BEGIN
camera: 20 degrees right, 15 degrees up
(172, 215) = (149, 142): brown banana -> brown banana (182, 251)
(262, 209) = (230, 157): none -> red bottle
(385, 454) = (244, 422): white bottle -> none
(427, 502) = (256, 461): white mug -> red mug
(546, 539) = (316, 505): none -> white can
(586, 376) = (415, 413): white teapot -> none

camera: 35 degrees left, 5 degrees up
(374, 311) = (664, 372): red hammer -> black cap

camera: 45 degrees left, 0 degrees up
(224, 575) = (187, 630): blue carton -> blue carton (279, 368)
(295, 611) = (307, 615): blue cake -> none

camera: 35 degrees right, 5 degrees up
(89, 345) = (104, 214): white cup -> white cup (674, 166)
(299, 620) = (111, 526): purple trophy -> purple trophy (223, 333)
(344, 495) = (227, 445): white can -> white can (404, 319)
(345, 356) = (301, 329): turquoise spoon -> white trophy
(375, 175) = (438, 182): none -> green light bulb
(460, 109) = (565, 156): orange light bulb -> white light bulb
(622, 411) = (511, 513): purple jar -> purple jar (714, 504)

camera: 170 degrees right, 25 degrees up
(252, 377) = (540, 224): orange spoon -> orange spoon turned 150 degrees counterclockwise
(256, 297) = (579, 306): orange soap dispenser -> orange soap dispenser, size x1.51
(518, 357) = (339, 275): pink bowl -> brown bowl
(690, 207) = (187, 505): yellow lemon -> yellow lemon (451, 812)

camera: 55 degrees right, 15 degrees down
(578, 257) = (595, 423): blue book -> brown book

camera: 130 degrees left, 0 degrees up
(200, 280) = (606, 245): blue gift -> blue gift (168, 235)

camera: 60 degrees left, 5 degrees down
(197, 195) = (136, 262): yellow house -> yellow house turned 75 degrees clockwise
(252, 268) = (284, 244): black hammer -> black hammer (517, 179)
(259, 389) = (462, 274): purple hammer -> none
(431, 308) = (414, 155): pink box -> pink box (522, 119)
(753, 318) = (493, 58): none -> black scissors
END
Directions:
Only the last part of the records is wanted. Repeat it exactly, beginning at the line containing "(252, 268) = (284, 244): black" and ending at the final line.

Reply:
(252, 268) = (284, 244): black hammer -> black hammer (517, 179)
(259, 389) = (462, 274): purple hammer -> none
(431, 308) = (414, 155): pink box -> pink box (522, 119)
(753, 318) = (493, 58): none -> black scissors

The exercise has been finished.